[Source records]
[start]
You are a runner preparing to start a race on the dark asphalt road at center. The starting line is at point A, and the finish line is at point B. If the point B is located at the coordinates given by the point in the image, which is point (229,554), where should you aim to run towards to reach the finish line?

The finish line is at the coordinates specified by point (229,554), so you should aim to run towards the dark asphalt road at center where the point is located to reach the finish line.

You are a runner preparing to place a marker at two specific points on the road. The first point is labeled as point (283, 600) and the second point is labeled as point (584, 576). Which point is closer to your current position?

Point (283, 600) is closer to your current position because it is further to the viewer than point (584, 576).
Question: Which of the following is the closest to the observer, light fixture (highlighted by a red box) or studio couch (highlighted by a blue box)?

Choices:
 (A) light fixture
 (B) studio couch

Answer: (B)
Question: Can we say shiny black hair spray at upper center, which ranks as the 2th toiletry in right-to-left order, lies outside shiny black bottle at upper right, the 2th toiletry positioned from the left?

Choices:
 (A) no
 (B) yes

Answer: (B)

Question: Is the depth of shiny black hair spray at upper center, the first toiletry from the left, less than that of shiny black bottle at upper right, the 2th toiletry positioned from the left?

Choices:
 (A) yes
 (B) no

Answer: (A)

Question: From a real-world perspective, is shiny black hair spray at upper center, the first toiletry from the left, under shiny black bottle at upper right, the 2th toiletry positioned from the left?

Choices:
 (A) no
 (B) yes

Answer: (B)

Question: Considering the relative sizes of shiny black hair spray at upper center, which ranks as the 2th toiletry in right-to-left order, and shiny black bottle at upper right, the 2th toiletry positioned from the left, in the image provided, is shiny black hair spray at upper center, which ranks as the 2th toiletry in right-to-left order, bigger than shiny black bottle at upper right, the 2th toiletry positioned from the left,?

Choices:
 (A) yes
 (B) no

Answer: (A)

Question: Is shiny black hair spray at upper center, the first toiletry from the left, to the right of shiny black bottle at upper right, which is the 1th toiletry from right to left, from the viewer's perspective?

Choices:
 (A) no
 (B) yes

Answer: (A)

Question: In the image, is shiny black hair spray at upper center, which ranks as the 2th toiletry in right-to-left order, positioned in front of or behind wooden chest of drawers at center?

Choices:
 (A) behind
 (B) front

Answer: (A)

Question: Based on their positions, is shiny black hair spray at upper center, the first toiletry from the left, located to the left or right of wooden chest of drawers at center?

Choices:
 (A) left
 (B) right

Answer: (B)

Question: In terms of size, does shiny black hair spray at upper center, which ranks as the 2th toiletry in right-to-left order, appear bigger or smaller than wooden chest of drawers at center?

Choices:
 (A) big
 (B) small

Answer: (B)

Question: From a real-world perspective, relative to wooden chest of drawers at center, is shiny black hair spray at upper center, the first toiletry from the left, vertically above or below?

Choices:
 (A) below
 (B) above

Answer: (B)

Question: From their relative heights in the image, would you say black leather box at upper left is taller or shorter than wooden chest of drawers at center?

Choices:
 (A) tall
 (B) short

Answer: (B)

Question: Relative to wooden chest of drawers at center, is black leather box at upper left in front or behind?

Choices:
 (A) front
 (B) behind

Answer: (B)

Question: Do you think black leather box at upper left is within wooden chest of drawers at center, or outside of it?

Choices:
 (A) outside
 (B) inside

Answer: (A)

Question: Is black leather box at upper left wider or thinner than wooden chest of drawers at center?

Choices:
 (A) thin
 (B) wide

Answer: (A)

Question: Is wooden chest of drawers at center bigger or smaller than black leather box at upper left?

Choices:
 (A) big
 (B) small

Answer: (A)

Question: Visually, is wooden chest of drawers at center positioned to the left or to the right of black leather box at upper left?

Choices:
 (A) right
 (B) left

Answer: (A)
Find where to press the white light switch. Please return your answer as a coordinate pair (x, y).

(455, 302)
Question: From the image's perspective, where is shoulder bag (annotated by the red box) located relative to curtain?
[end]
YOUR TASK: Write out the source records again, switching every "shiny black hair spray" to "glossy black hair spray" and leaving all other text unchanged.

IN RESPONSE:
You are a runner preparing to start a race on the dark asphalt road at center. The starting line is at point A, and the finish line is at point B. If the point B is located at the coordinates given by the point in the image, which is point (229,554), where should you aim to run towards to reach the finish line?

The finish line is at the coordinates specified by point (229,554), so you should aim to run towards the dark asphalt road at center where the point is located to reach the finish line.

You are a runner preparing to place a marker at two specific points on the road. The first point is labeled as point (283, 600) and the second point is labeled as point (584, 576). Which point is closer to your current position?

Point (283, 600) is closer to your current position because it is further to the viewer than point (584, 576).
Question: Which of the following is the closest to the observer, light fixture (highlighted by a red box) or studio couch (highlighted by a blue box)?

Choices:
 (A) light fixture
 (B) studio couch

Answer: (B)
Question: Can we say glossy black hair spray at upper center, which ranks as the 2th toiletry in right-to-left order, lies outside shiny black bottle at upper right, the 2th toiletry positioned from the left?

Choices:
 (A) no
 (B) yes

Answer: (B)

Question: Is the depth of glossy black hair spray at upper center, the first toiletry from the left, less than that of shiny black bottle at upper right, the 2th toiletry positioned from the left?

Choices:
 (A) yes
 (B) no

Answer: (A)

Question: From a real-world perspective, is glossy black hair spray at upper center, the first toiletry from the left, under shiny black bottle at upper right, the 2th toiletry positioned from the left?

Choices:
 (A) no
 (B) yes

Answer: (B)

Question: Considering the relative sizes of glossy black hair spray at upper center, which ranks as the 2th toiletry in right-to-left order, and shiny black bottle at upper right, the 2th toiletry positioned from the left, in the image provided, is glossy black hair spray at upper center, which ranks as the 2th toiletry in right-to-left order, bigger than shiny black bottle at upper right, the 2th toiletry positioned from the left,?

Choices:
 (A) yes
 (B) no

Answer: (A)

Question: Is glossy black hair spray at upper center, the first toiletry from the left, to the right of shiny black bottle at upper right, which is the 1th toiletry from right to left, from the viewer's perspective?

Choices:
 (A) no
 (B) yes

Answer: (A)

Question: In the image, is glossy black hair spray at upper center, which ranks as the 2th toiletry in right-to-left order, positioned in front of or behind wooden chest of drawers at center?

Choices:
 (A) behind
 (B) front

Answer: (A)

Question: Based on their positions, is glossy black hair spray at upper center, the first toiletry from the left, located to the left or right of wooden chest of drawers at center?

Choices:
 (A) left
 (B) right

Answer: (B)

Question: In terms of size, does glossy black hair spray at upper center, which ranks as the 2th toiletry in right-to-left order, appear bigger or smaller than wooden chest of drawers at center?

Choices:
 (A) big
 (B) small

Answer: (B)

Question: From a real-world perspective, relative to wooden chest of drawers at center, is glossy black hair spray at upper center, the first toiletry from the left, vertically above or below?

Choices:
 (A) below
 (B) above

Answer: (B)

Question: From their relative heights in the image, would you say black leather box at upper left is taller or shorter than wooden chest of drawers at center?

Choices:
 (A) tall
 (B) short

Answer: (B)

Question: Relative to wooden chest of drawers at center, is black leather box at upper left in front or behind?

Choices:
 (A) front
 (B) behind

Answer: (B)

Question: Do you think black leather box at upper left is within wooden chest of drawers at center, or outside of it?

Choices:
 (A) outside
 (B) inside

Answer: (A)

Question: Is black leather box at upper left wider or thinner than wooden chest of drawers at center?

Choices:
 (A) thin
 (B) wide

Answer: (A)

Question: Is wooden chest of drawers at center bigger or smaller than black leather box at upper left?

Choices:
 (A) big
 (B) small

Answer: (A)

Question: Visually, is wooden chest of drawers at center positioned to the left or to the right of black leather box at upper left?

Choices:
 (A) right
 (B) left

Answer: (A)
Find where to press the white light switch. Please return your answer as a coordinate pair (x, y).

(455, 302)
Question: From the image's perspective, where is shoulder bag (annotated by the red box) located relative to curtain?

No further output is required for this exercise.